**INPUT DATA:**
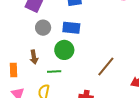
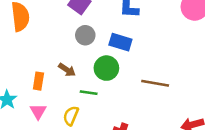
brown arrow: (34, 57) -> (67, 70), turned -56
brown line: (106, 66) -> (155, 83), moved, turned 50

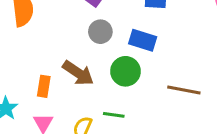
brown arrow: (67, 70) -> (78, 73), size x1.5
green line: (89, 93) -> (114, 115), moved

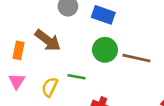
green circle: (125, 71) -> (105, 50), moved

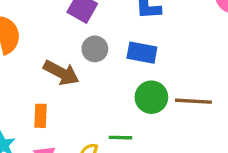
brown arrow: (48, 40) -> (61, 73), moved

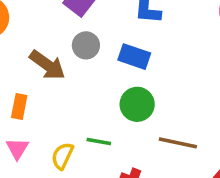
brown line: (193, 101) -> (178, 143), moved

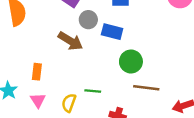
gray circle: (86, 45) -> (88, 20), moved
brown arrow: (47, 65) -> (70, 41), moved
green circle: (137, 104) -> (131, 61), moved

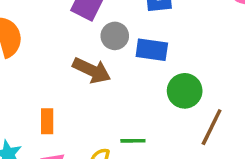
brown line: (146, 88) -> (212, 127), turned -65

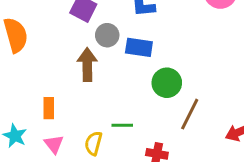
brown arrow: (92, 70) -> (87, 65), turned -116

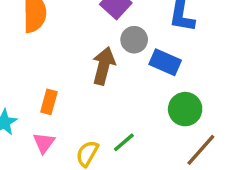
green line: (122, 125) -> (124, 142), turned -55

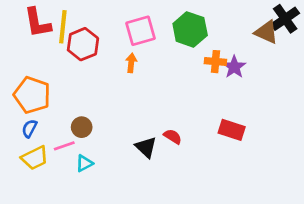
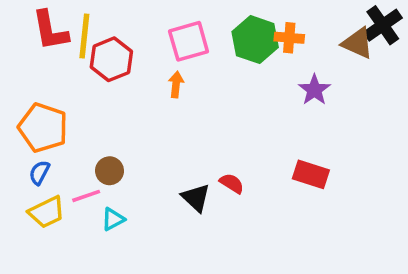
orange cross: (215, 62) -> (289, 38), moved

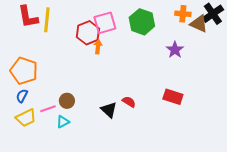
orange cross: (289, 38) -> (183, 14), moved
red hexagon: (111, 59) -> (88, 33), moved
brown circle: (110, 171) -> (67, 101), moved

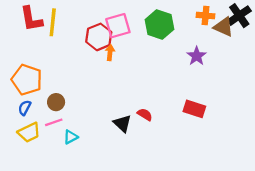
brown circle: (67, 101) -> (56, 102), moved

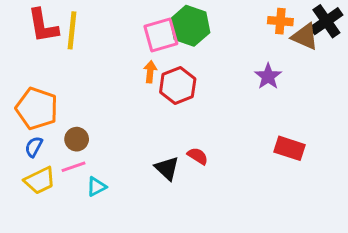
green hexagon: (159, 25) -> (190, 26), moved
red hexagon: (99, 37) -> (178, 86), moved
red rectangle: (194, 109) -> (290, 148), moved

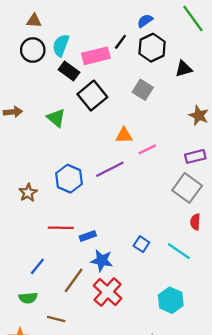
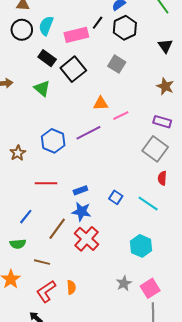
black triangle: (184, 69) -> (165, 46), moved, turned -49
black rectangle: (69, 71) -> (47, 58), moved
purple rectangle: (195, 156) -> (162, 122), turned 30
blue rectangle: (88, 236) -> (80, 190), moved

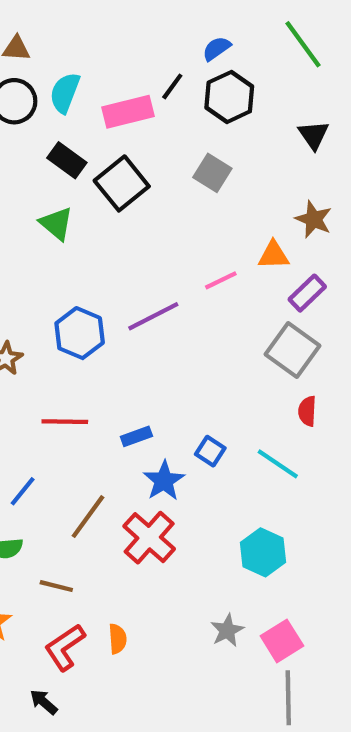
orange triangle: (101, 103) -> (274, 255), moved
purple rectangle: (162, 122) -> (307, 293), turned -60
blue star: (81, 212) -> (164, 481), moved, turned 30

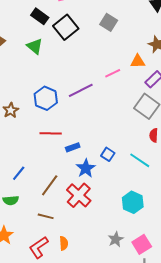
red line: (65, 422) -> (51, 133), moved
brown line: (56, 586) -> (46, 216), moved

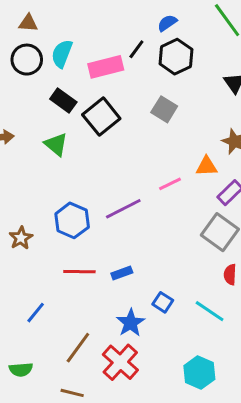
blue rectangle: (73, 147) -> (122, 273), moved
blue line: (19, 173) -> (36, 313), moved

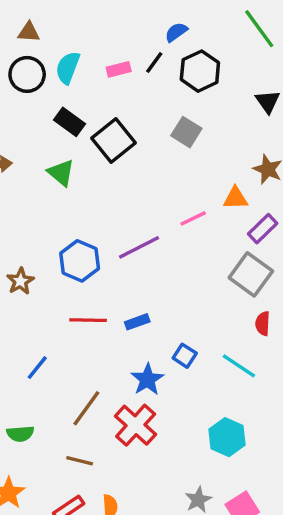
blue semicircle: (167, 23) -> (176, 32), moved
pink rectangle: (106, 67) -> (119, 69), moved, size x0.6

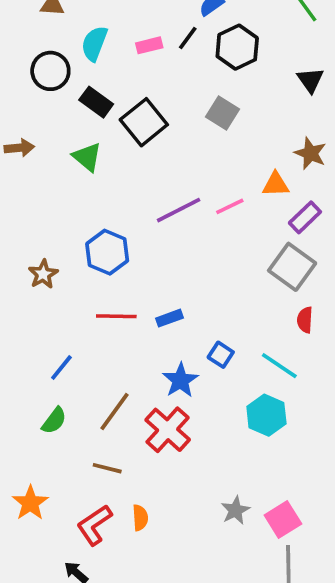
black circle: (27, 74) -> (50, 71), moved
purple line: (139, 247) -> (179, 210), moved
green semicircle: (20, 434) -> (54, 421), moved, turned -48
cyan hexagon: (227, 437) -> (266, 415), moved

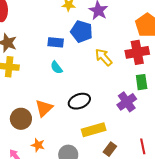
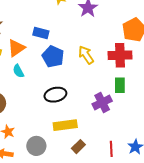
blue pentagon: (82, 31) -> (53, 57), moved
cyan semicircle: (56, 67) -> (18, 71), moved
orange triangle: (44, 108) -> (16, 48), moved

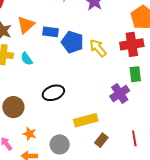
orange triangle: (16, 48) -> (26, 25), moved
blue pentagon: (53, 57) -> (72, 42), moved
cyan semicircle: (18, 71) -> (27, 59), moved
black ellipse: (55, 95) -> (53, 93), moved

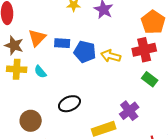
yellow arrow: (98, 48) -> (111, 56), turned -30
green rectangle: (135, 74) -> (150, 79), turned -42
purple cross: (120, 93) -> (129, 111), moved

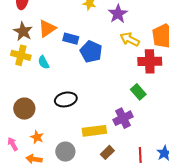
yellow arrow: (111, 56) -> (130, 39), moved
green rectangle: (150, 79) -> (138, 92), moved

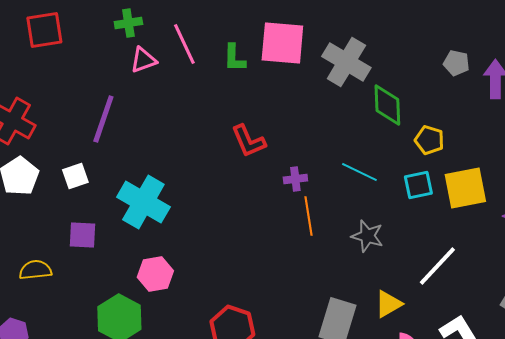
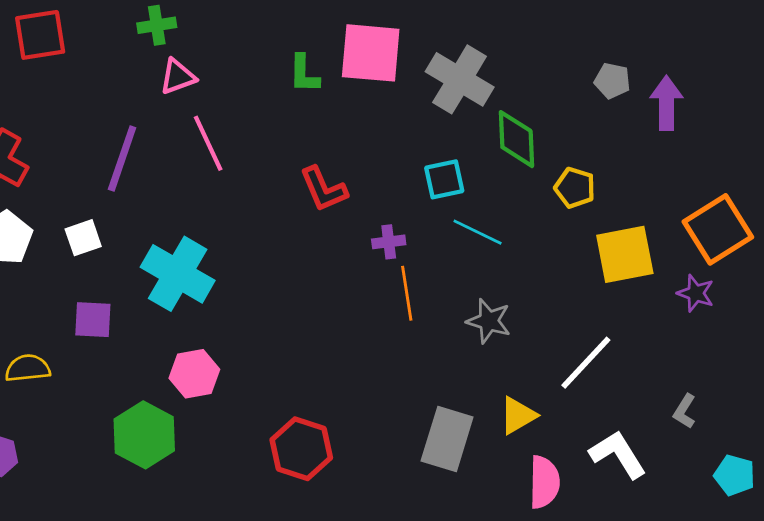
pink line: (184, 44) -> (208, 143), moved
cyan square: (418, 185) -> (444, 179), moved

**TASK DETAILS:**
Any picture in the listing is to be omitted. Return exactly the lines from the one containing "yellow arrow: (111, 56) -> (130, 39), moved" through its last line, both included, and only those.

**SOLVED PROBLEM:**
yellow arrow: (111, 56) -> (130, 39), moved
green rectangle: (150, 79) -> (138, 92), moved

pink line: (184, 44) -> (208, 143), moved
cyan square: (418, 185) -> (444, 179), moved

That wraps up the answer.